- _ASSIGNMENT_
Reproduce the material below line by line, beginning with its first line and ending with the line that contains "(319, 377) = (468, 432): purple"; leave out pictures.

SUPPLIED RECORDS: Begin

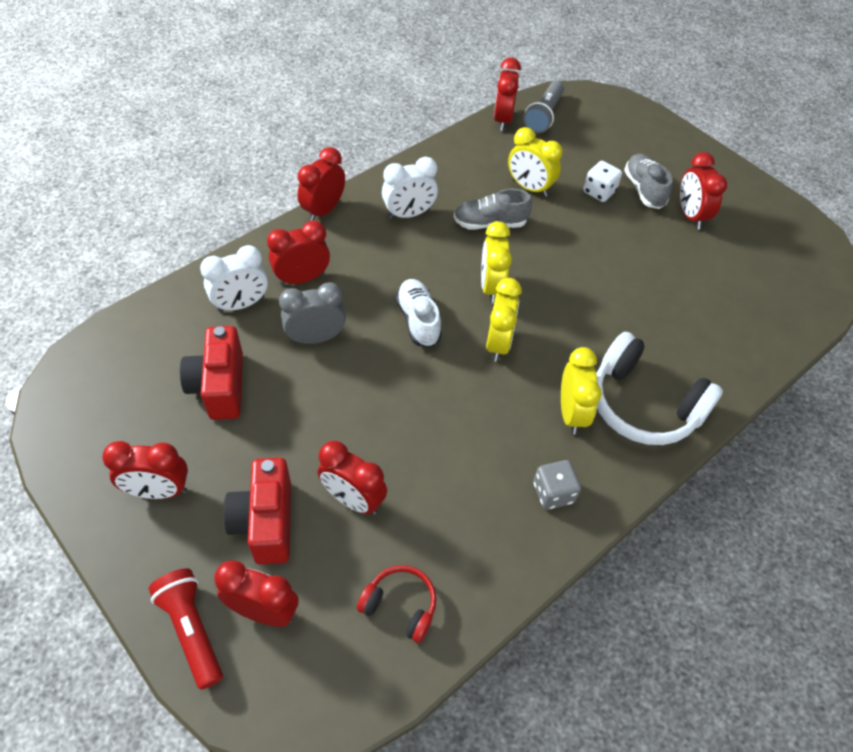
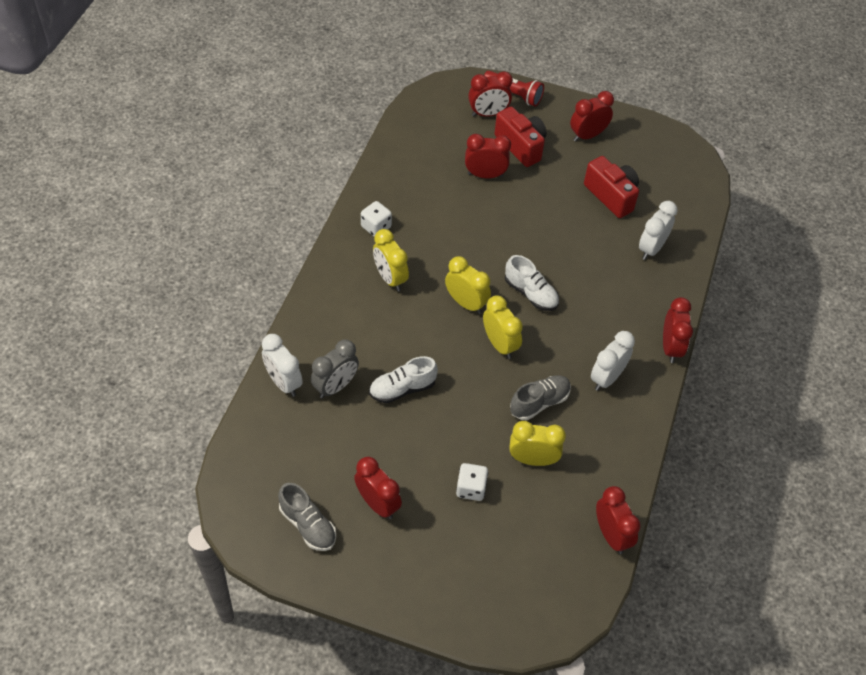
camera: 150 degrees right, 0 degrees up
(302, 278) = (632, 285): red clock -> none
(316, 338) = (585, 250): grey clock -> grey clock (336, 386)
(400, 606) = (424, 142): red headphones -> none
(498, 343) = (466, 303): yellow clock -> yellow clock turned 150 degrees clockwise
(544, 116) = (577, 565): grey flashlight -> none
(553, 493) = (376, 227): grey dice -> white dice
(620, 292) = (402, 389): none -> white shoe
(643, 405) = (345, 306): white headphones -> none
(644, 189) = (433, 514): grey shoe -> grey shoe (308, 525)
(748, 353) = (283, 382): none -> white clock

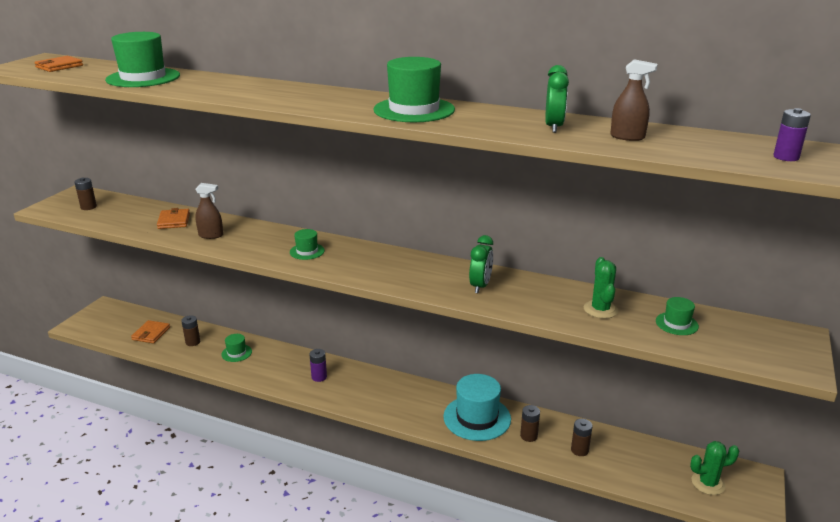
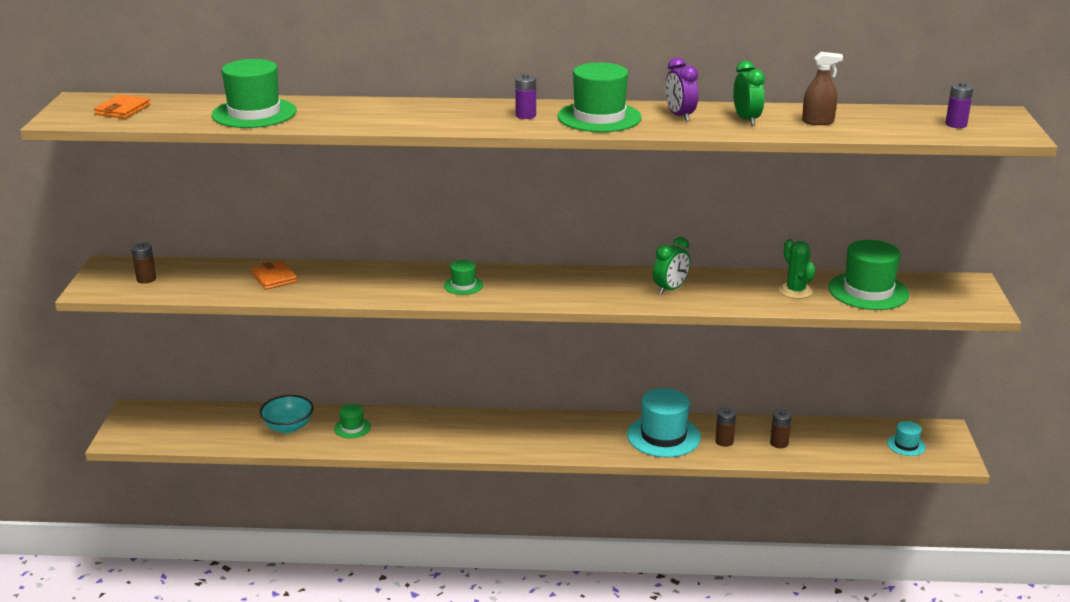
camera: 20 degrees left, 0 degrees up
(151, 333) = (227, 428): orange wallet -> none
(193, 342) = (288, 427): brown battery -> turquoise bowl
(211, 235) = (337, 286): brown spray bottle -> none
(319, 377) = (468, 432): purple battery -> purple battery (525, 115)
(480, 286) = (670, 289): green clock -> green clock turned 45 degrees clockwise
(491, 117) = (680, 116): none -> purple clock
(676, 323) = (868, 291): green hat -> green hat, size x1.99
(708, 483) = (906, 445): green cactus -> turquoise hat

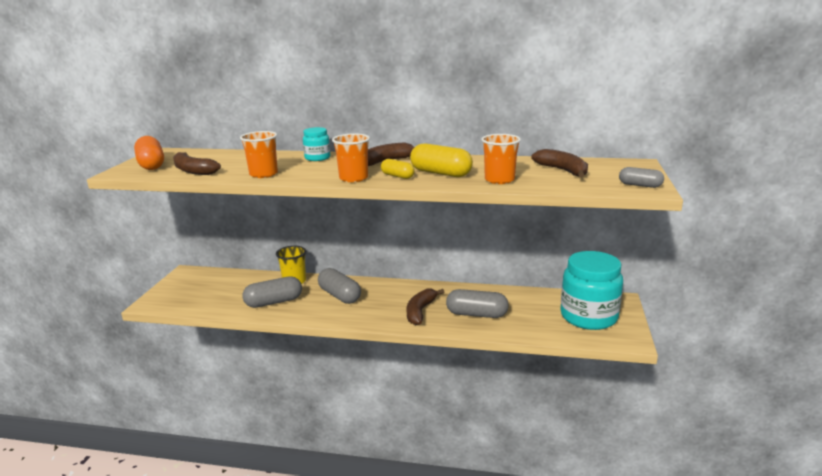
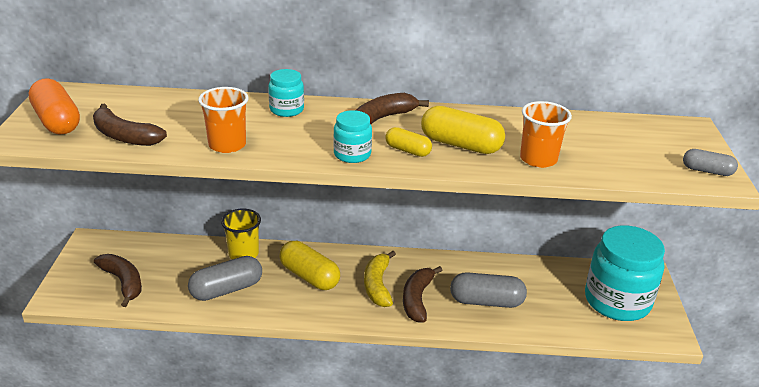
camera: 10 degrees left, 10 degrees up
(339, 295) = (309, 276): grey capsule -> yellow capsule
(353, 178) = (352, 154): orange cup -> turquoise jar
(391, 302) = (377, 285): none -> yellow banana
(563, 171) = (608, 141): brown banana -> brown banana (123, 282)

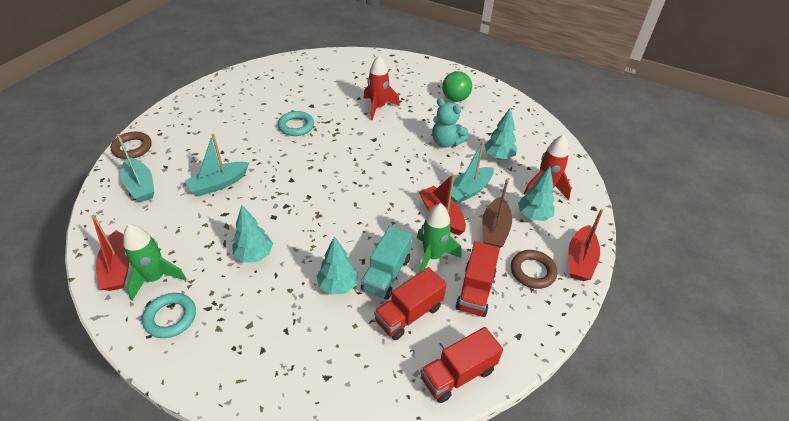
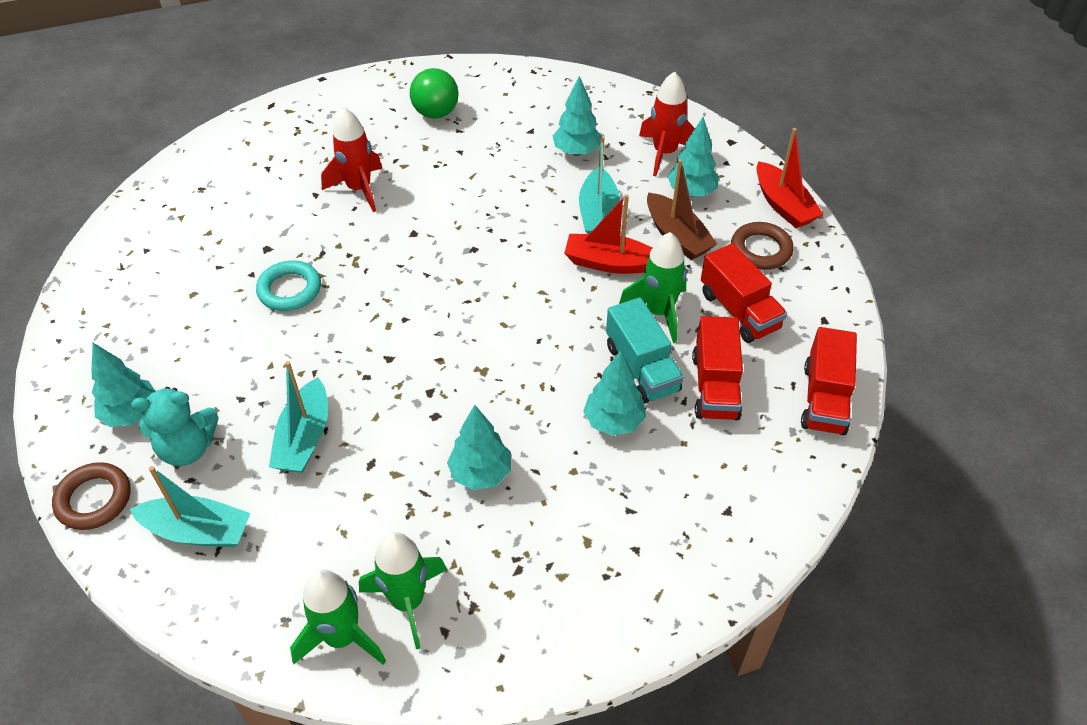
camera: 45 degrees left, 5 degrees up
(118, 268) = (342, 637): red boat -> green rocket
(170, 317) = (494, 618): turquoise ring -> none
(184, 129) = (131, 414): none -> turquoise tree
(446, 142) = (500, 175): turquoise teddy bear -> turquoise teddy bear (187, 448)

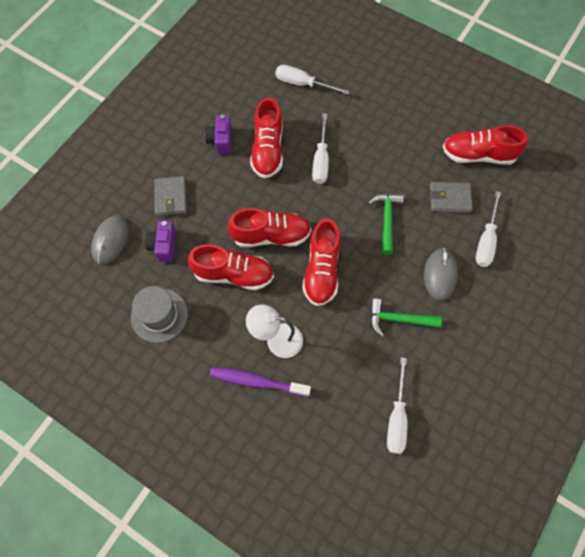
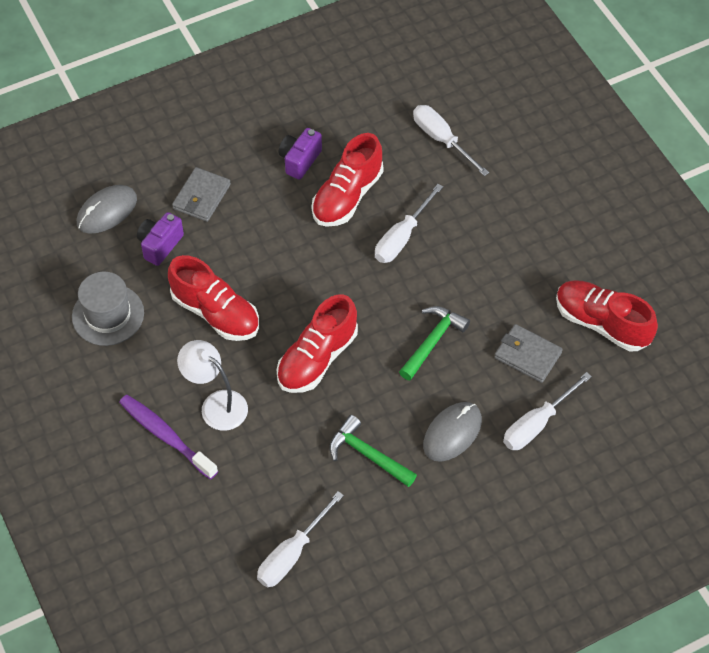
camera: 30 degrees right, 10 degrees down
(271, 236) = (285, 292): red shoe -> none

SUPPLIED RECORDS: End

- _SOLUTION TO THE EXERCISE_
camera: 150 degrees right, 0 degrees up
(302, 278) = (632, 285): red clock -> none
(316, 338) = (585, 250): grey clock -> grey clock (336, 386)
(400, 606) = (424, 142): red headphones -> none
(498, 343) = (466, 303): yellow clock -> yellow clock turned 150 degrees clockwise
(544, 116) = (577, 565): grey flashlight -> none
(553, 493) = (376, 227): grey dice -> white dice
(620, 292) = (402, 389): none -> white shoe
(643, 405) = (345, 306): white headphones -> none
(644, 189) = (433, 514): grey shoe -> grey shoe (308, 525)
(748, 353) = (283, 382): none -> white clock

camera: 20 degrees left, 0 degrees up
(151, 333) = (227, 428): orange wallet -> none
(193, 342) = (288, 427): brown battery -> turquoise bowl
(211, 235) = (337, 286): brown spray bottle -> none
(319, 377) = (468, 432): purple battery -> purple battery (525, 115)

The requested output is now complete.